Stored records:
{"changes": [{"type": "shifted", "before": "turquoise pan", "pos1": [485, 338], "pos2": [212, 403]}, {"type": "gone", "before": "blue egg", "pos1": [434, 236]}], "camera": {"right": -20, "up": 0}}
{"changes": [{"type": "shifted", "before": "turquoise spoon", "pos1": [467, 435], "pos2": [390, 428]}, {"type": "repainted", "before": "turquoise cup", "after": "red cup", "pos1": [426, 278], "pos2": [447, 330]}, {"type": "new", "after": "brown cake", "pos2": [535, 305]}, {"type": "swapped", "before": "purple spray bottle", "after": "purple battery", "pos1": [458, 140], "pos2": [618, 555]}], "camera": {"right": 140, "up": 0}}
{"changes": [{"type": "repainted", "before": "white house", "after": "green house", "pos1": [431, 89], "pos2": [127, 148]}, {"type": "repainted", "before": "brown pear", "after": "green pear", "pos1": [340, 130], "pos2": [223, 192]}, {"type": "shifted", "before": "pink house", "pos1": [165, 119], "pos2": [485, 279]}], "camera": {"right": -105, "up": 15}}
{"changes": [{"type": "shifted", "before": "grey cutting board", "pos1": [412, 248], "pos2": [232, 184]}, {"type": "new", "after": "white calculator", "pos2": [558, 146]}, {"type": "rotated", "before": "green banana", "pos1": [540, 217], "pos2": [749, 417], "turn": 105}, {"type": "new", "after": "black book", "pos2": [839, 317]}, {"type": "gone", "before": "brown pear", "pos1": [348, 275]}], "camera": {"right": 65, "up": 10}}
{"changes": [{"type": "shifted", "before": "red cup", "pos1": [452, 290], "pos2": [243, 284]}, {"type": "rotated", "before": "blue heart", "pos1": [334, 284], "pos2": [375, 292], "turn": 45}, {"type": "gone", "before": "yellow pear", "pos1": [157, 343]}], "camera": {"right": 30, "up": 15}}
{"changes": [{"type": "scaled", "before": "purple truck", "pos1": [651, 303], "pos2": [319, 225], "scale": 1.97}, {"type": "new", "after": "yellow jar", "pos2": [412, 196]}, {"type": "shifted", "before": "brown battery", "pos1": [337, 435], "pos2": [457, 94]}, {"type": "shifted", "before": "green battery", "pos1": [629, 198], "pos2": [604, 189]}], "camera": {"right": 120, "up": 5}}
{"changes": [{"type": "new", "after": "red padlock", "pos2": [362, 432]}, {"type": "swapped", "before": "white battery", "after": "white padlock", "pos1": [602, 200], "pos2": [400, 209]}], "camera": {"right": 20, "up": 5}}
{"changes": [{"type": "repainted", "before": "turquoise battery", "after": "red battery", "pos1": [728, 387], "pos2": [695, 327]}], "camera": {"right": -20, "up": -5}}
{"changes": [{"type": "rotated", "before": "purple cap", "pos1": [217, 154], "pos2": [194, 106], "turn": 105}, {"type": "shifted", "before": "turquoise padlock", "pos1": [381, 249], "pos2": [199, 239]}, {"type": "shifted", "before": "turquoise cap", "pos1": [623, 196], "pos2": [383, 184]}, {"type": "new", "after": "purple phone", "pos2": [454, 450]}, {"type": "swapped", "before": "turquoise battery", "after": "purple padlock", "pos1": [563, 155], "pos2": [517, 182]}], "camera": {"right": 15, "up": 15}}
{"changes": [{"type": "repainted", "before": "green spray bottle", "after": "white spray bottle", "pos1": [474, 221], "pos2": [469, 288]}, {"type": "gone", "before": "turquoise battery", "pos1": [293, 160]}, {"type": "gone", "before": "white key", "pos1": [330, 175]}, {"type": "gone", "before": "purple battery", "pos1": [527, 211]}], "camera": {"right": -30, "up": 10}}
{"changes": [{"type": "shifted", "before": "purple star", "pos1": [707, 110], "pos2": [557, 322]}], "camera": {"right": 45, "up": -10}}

● GOAL OF THE EXERCISE:
For this task, please set down every entry exactly, with no line left out.

● ANSWER SPACE:
{"changes": [{"type": "shifted", "before": "turquoise pan", "pos1": [485, 338], "pos2": [212, 403]}, {"type": "gone", "before": "blue egg", "pos1": [434, 236]}], "camera": {"right": -20, "up": 0}}
{"changes": [{"type": "shifted", "before": "turquoise spoon", "pos1": [467, 435], "pos2": [390, 428]}, {"type": "repainted", "before": "turquoise cup", "after": "red cup", "pos1": [426, 278], "pos2": [447, 330]}, {"type": "new", "after": "brown cake", "pos2": [535, 305]}, {"type": "swapped", "before": "purple spray bottle", "after": "purple battery", "pos1": [458, 140], "pos2": [618, 555]}], "camera": {"right": 140, "up": 0}}
{"changes": [{"type": "repainted", "before": "white house", "after": "green house", "pos1": [431, 89], "pos2": [127, 148]}, {"type": "repainted", "before": "brown pear", "after": "green pear", "pos1": [340, 130], "pos2": [223, 192]}, {"type": "shifted", "before": "pink house", "pos1": [165, 119], "pos2": [485, 279]}], "camera": {"right": -105, "up": 15}}
{"changes": [{"type": "shifted", "before": "grey cutting board", "pos1": [412, 248], "pos2": [232, 184]}, {"type": "new", "after": "white calculator", "pos2": [558, 146]}, {"type": "rotated", "before": "green banana", "pos1": [540, 217], "pos2": [749, 417], "turn": 105}, {"type": "new", "after": "black book", "pos2": [839, 317]}, {"type": "gone", "before": "brown pear", "pos1": [348, 275]}], "camera": {"right": 65, "up": 10}}
{"changes": [{"type": "shifted", "before": "red cup", "pos1": [452, 290], "pos2": [243, 284]}, {"type": "rotated", "before": "blue heart", "pos1": [334, 284], "pos2": [375, 292], "turn": 45}, {"type": "gone", "before": "yellow pear", "pos1": [157, 343]}], "camera": {"right": 30, "up": 15}}
{"changes": [{"type": "scaled", "before": "purple truck", "pos1": [651, 303], "pos2": [319, 225], "scale": 1.97}, {"type": "new", "after": "yellow jar", "pos2": [412, 196]}, {"type": "shifted", "before": "brown battery", "pos1": [337, 435], "pos2": [457, 94]}, {"type": "shifted", "before": "green battery", "pos1": [629, 198], "pos2": [604, 189]}], "camera": {"right": 120, "up": 5}}
{"changes": [{"type": "new", "after": "red padlock", "pos2": [362, 432]}, {"type": "swapped", "before": "white battery", "after": "white padlock", "pos1": [602, 200], "pos2": [400, 209]}], "camera": {"right": 20, "up": 5}}
{"changes": [{"type": "repainted", "before": "turquoise battery", "after": "red battery", "pos1": [728, 387], "pos2": [695, 327]}], "camera": {"right": -20, "up": -5}}
{"changes": [{"type": "rotated", "before": "purple cap", "pos1": [217, 154], "pos2": [194, 106], "turn": 105}, {"type": "shifted", "before": "turquoise padlock", "pos1": [381, 249], "pos2": [199, 239]}, {"type": "shifted", "before": "turquoise cap", "pos1": [623, 196], "pos2": [383, 184]}, {"type": "new", "after": "purple phone", "pos2": [454, 450]}, {"type": "swapped", "before": "turquoise battery", "after": "purple padlock", "pos1": [563, 155], "pos2": [517, 182]}], "camera": {"right": 15, "up": 15}}
{"changes": [{"type": "repainted", "before": "green spray bottle", "after": "white spray bottle", "pos1": [474, 221], "pos2": [469, 288]}, {"type": "gone", "before": "turquoise battery", "pos1": [293, 160]}, {"type": "gone", "before": "white key", "pos1": [330, 175]}, {"type": "gone", "before": "purple battery", "pos1": [527, 211]}], "camera": {"right": -30, "up": 10}}
{"changes": [{"type": "shifted", "before": "purple star", "pos1": [707, 110], "pos2": [557, 322]}], "camera": {"right": 45, "up": -10}}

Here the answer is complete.